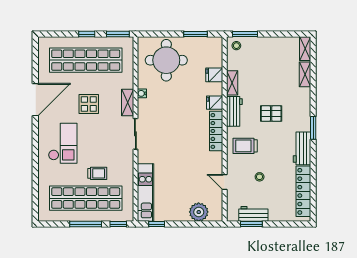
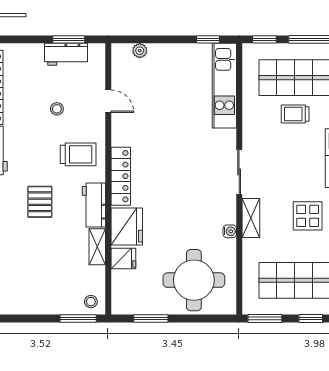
fridge: (215, 103) -> (127, 227), width x1.88, depth x1.34
pallet: (271, 114) -> (40, 202), turned 90
plant: (199, 212) -> (140, 51), width x0.53, depth x0.53

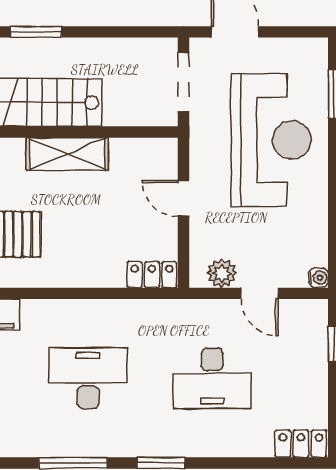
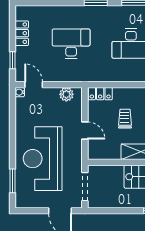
trolley: (101, 223) -> (125, 119), added
door: (260, 293) -> (34, 85), moved
locker: (301, 444) -> (22, 33), moved, turned -90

□ □ □ □ □ □ □

Directions: Reproduce precisely the lines of the listing above, from the line containing "pallet: (271, 114) -> (40, 202), turned 90" to the last line, both ends included. Pictures are to be omitted.

Solution for this exercise:
pallet: (271, 114) -> (40, 202), turned 90
plant: (199, 212) -> (140, 51), width x0.53, depth x0.53

trolley: (101, 223) -> (125, 119), added
door: (260, 293) -> (34, 85), moved
locker: (301, 444) -> (22, 33), moved, turned -90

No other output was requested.